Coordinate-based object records
━━━━━━
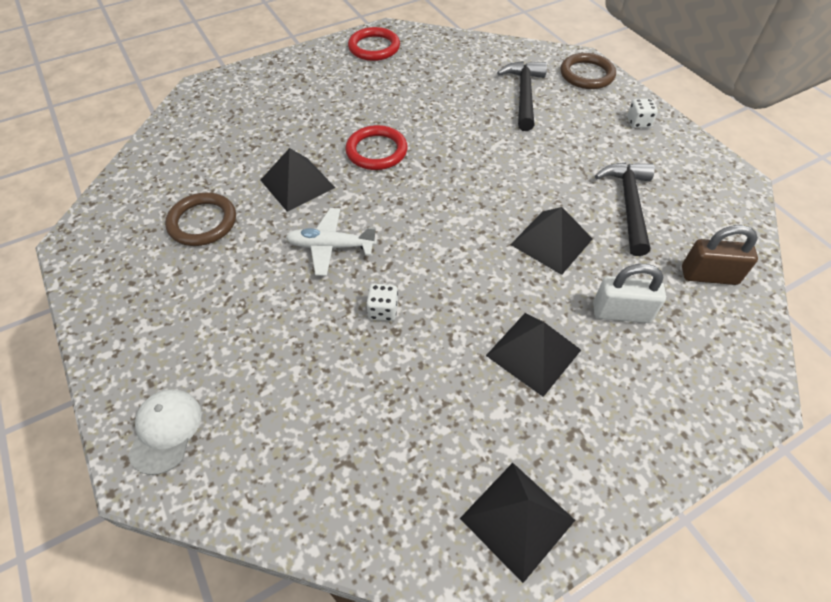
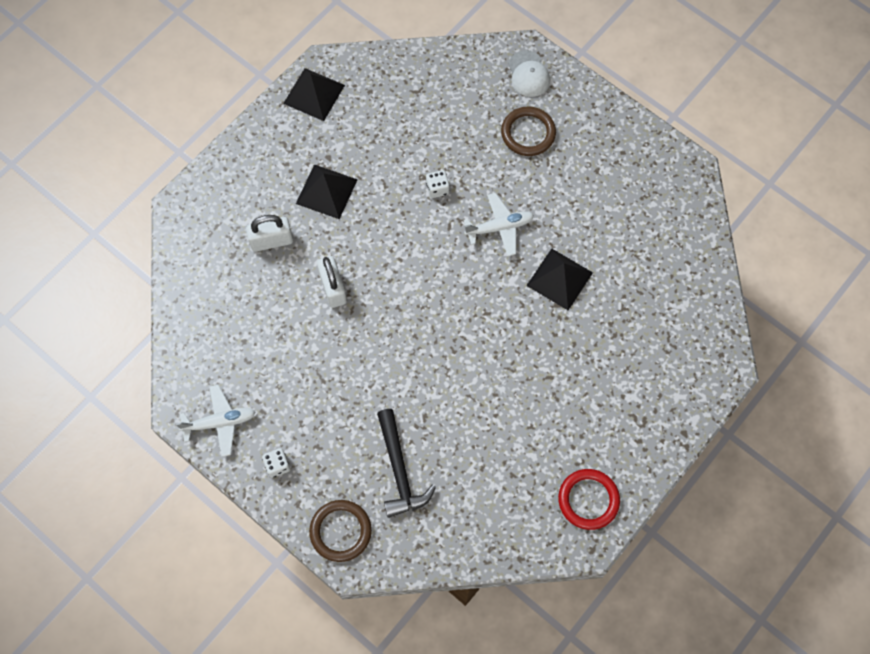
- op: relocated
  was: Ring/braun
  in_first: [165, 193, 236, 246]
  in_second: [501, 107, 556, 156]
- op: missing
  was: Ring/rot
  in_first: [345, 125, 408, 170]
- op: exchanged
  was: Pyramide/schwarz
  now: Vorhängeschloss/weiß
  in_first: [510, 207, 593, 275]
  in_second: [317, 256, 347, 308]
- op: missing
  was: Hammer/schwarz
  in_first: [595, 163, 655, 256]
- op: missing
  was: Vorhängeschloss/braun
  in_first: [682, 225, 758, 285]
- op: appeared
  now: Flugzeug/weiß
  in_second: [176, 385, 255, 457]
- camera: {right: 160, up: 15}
━━━━━━
§ **EXERCISE BRIEF**
Repeat each line above exactly as it reads, omitting any pictures.

§ **SOLUTION TO THE EXERCISE**
- op: relocated
  was: Ring/braun
  in_first: [165, 193, 236, 246]
  in_second: [501, 107, 556, 156]
- op: missing
  was: Ring/rot
  in_first: [345, 125, 408, 170]
- op: exchanged
  was: Pyramide/schwarz
  now: Vorhängeschloss/weiß
  in_first: [510, 207, 593, 275]
  in_second: [317, 256, 347, 308]
- op: missing
  was: Hammer/schwarz
  in_first: [595, 163, 655, 256]
- op: missing
  was: Vorhängeschloss/braun
  in_first: [682, 225, 758, 285]
- op: appeared
  now: Flugzeug/weiß
  in_second: [176, 385, 255, 457]
- camera: {right: 160, up: 15}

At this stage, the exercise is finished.